> Data to use
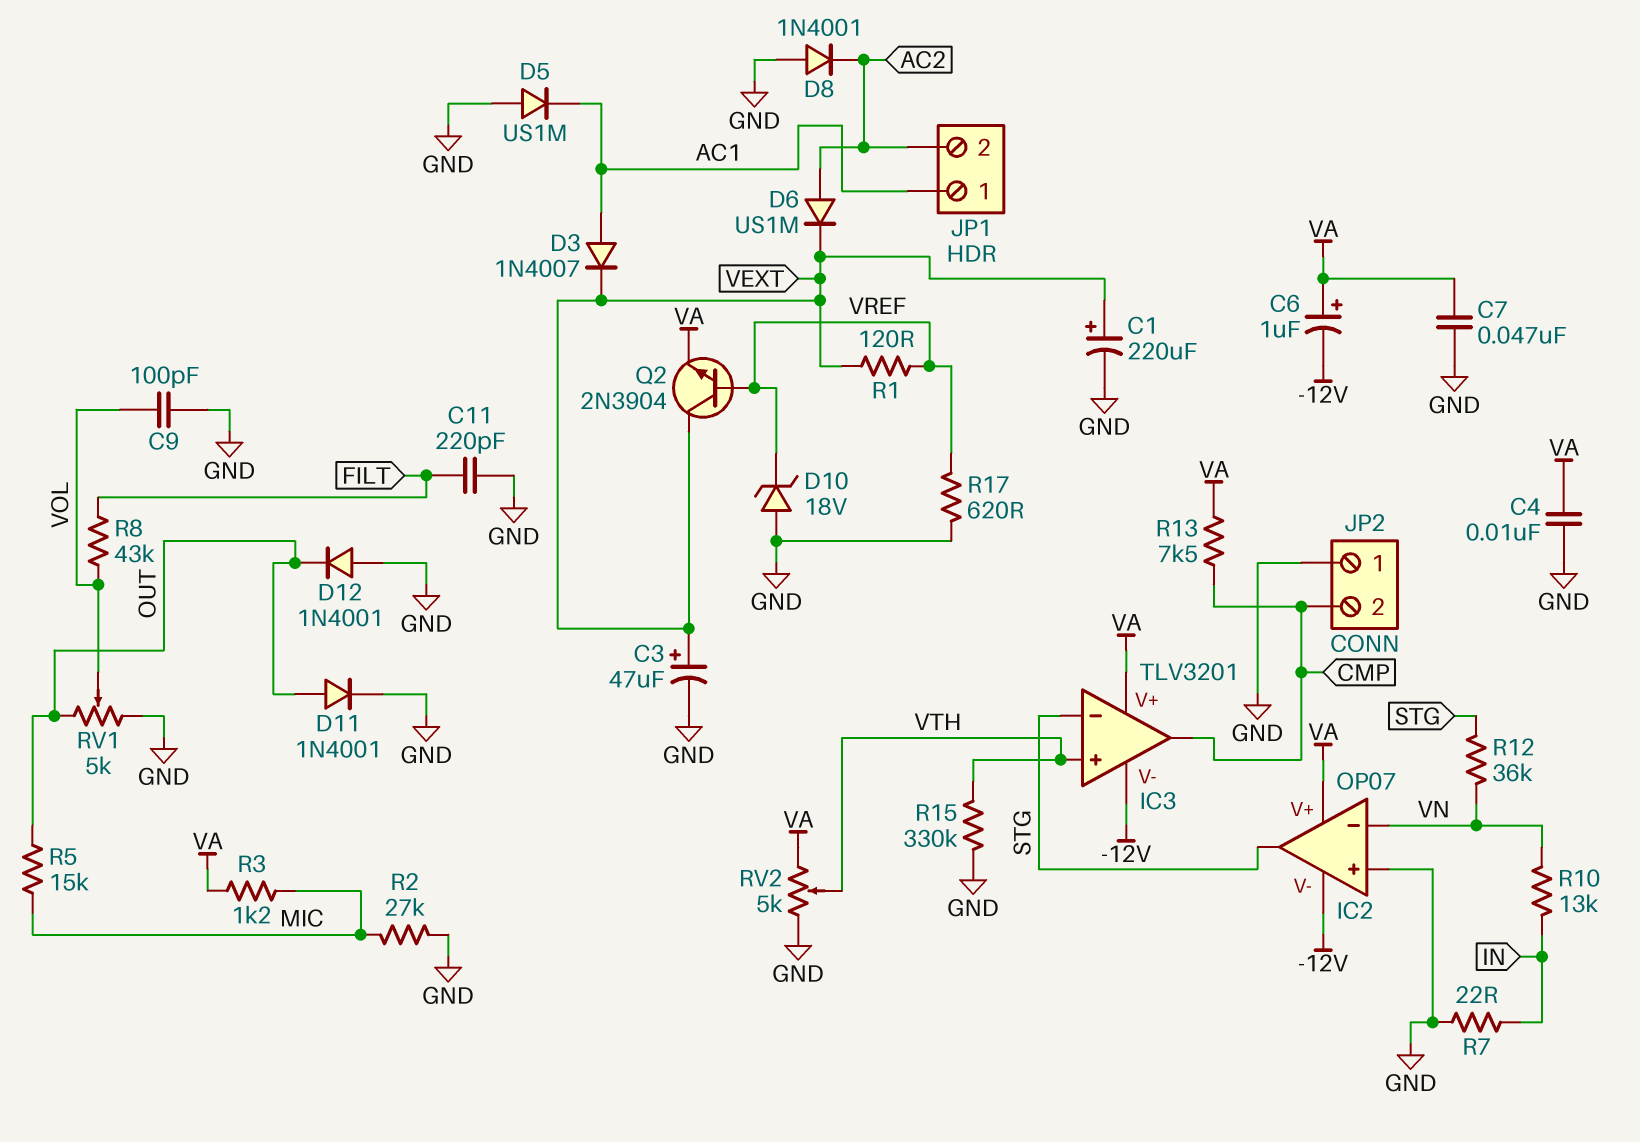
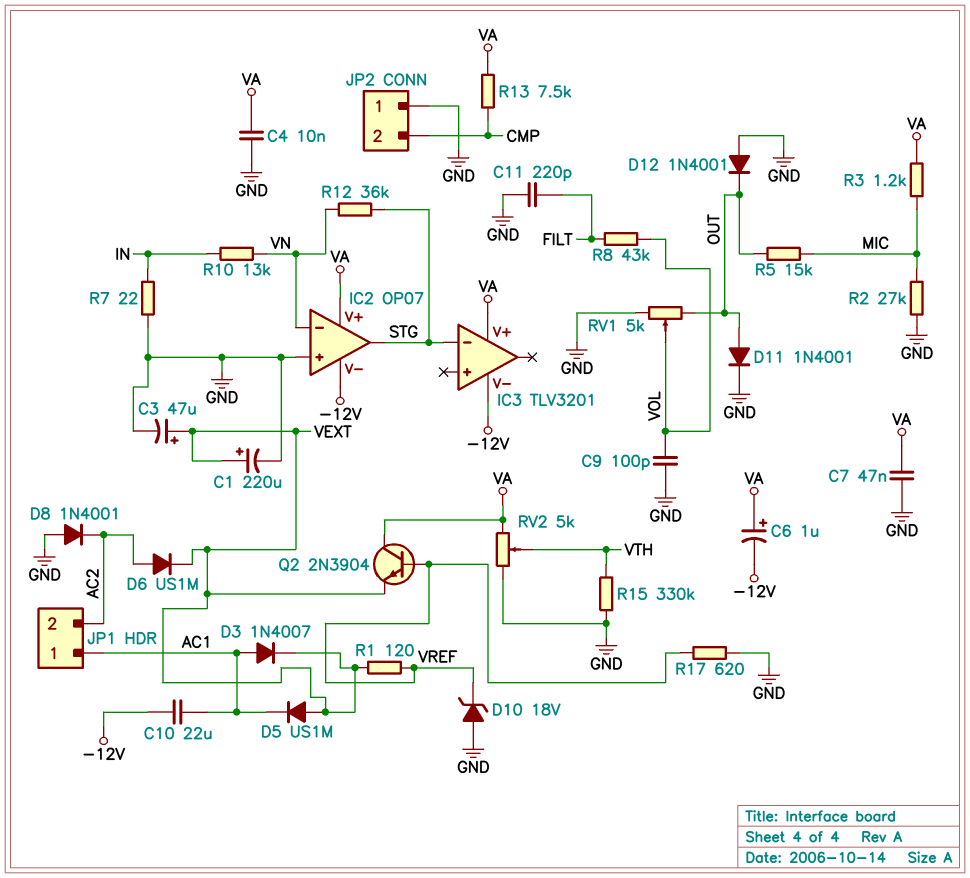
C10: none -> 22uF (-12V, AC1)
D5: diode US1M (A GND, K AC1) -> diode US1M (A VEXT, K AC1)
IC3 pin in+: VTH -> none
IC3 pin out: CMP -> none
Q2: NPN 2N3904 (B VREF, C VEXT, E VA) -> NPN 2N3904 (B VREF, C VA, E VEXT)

==

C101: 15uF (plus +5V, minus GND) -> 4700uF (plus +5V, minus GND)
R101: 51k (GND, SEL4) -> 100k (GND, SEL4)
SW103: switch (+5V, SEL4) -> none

--

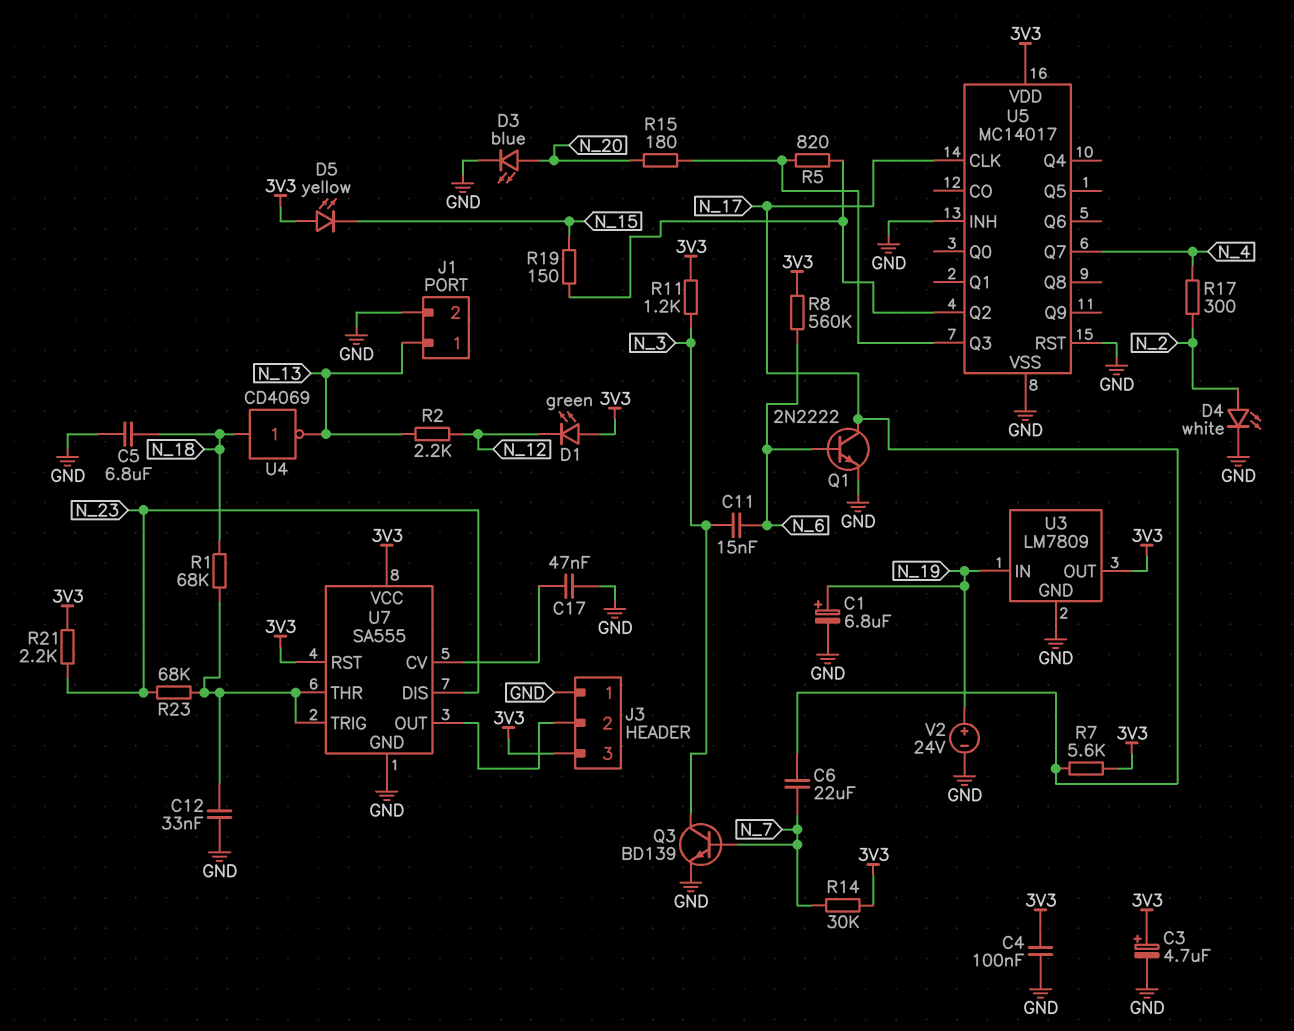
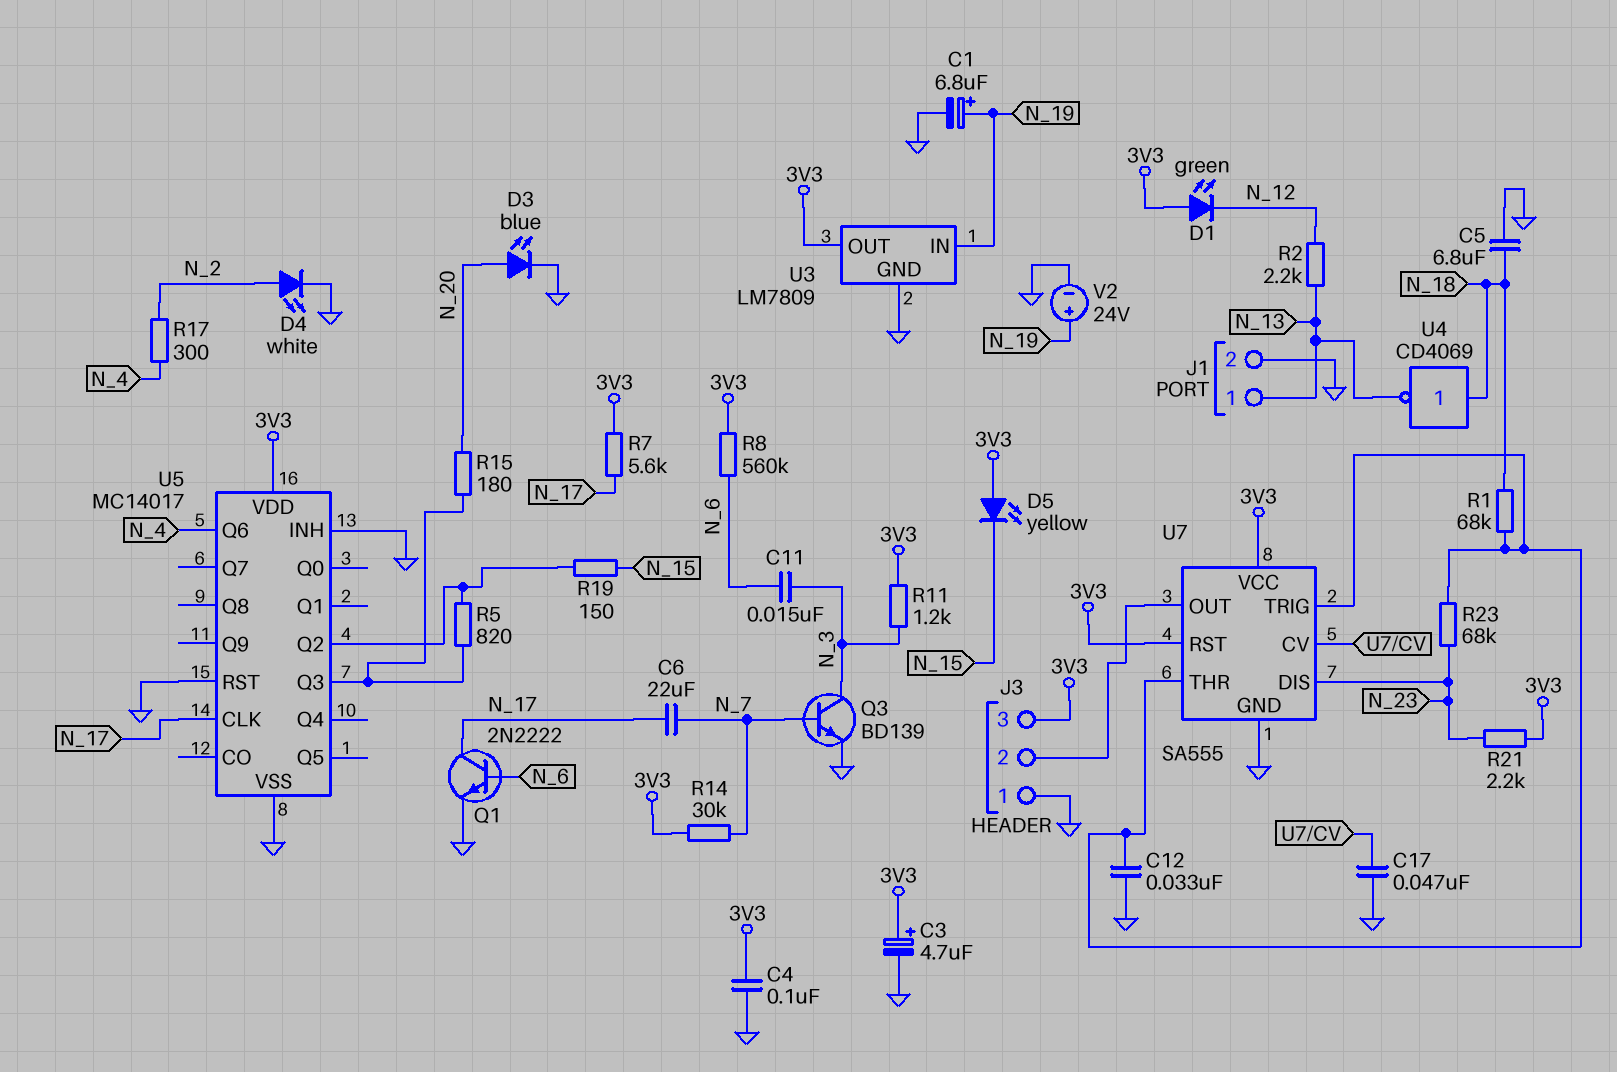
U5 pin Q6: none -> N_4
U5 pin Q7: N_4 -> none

> Exercise
In the listing above, find the line containing "C10: none -> 22uF (-12V, AC1)" and the line containing "Q2: NPN 2N3904", then quote both, plus every line between them, exactly as written.

> Exercise response
C10: none -> 22uF (-12V, AC1)
D5: diode US1M (A GND, K AC1) -> diode US1M (A VEXT, K AC1)
IC3 pin in+: VTH -> none
IC3 pin out: CMP -> none
Q2: NPN 2N3904 (B VREF, C VEXT, E VA) -> NPN 2N3904 (B VREF, C VA, E VEXT)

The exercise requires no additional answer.